▸ Exercise prompt:
When you transcribe the data below, reproduce every line exactly and leave each picture out.

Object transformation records
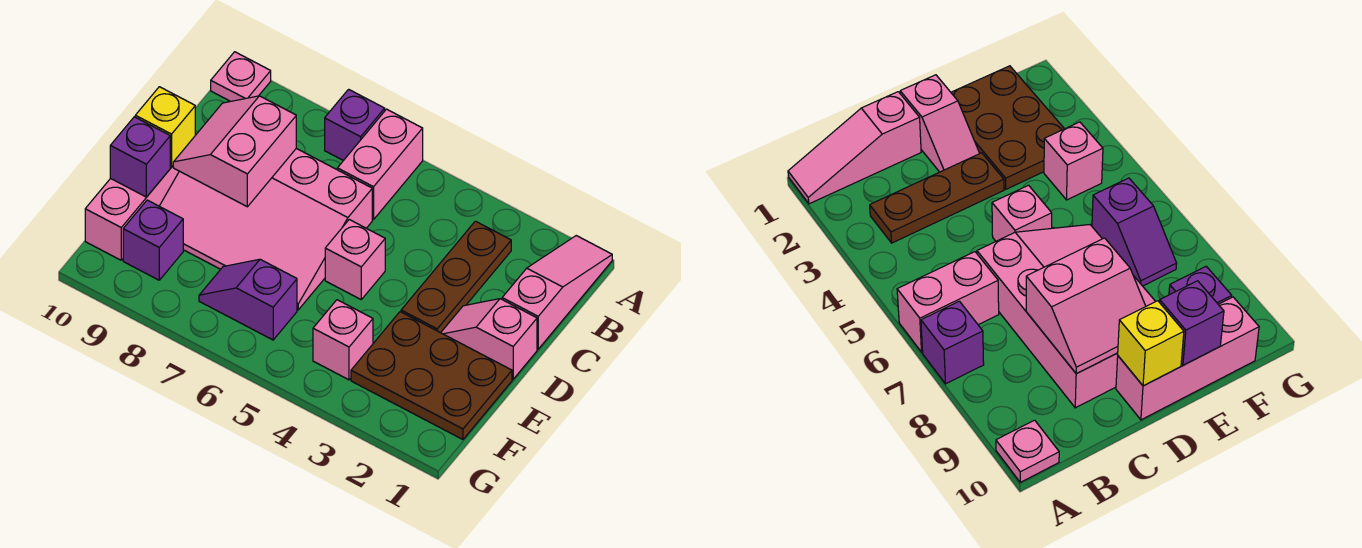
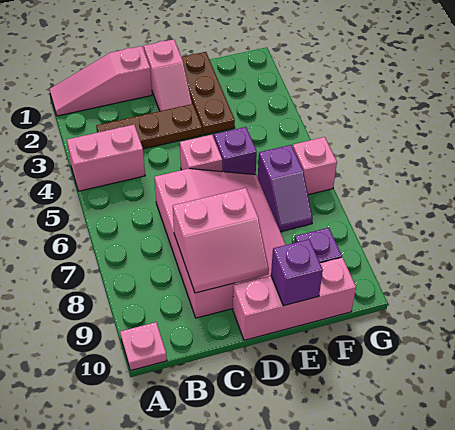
pink brick A6:B6 level 1 -> pink brick A4:B4 level 1
purple brick A7 level 1 -> purple brick E5 level 1
yellow brick D10 level 2 -> none
brown plate E1:F3 level 1 -> brown plate E1:E3 level 1
pink brick F4 level 1 -> pink brick G6 level 1

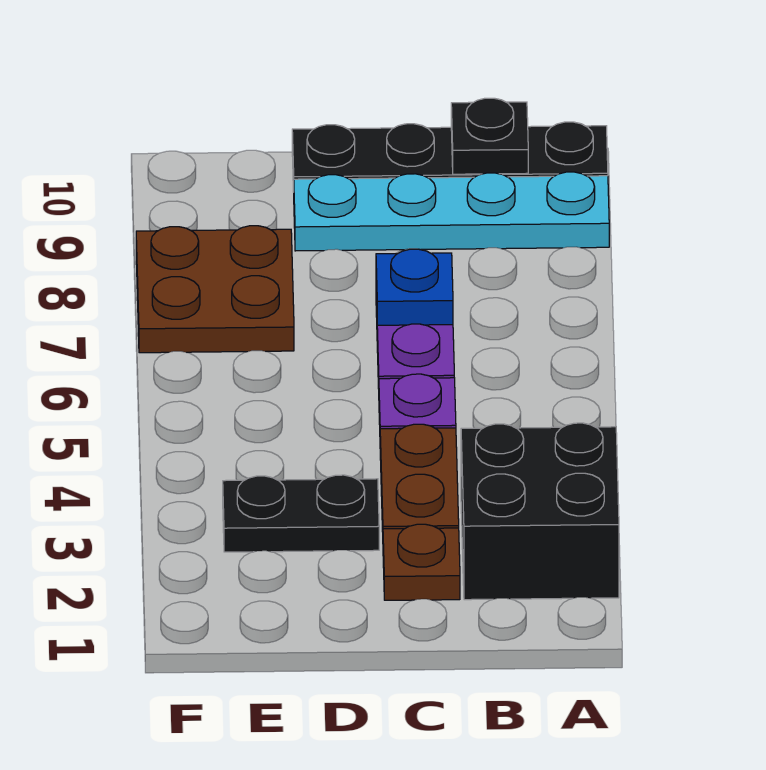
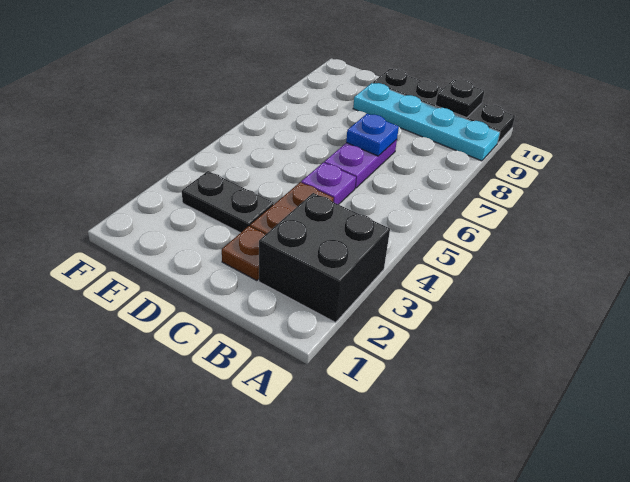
brown plate E7:F8 level 1 -> none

▸ Output of the task:
pink brick A6:B6 level 1 -> pink brick A4:B4 level 1
purple brick A7 level 1 -> purple brick E5 level 1
yellow brick D10 level 2 -> none
brown plate E1:F3 level 1 -> brown plate E1:E3 level 1
pink brick F4 level 1 -> pink brick G6 level 1

brown plate E7:F8 level 1 -> none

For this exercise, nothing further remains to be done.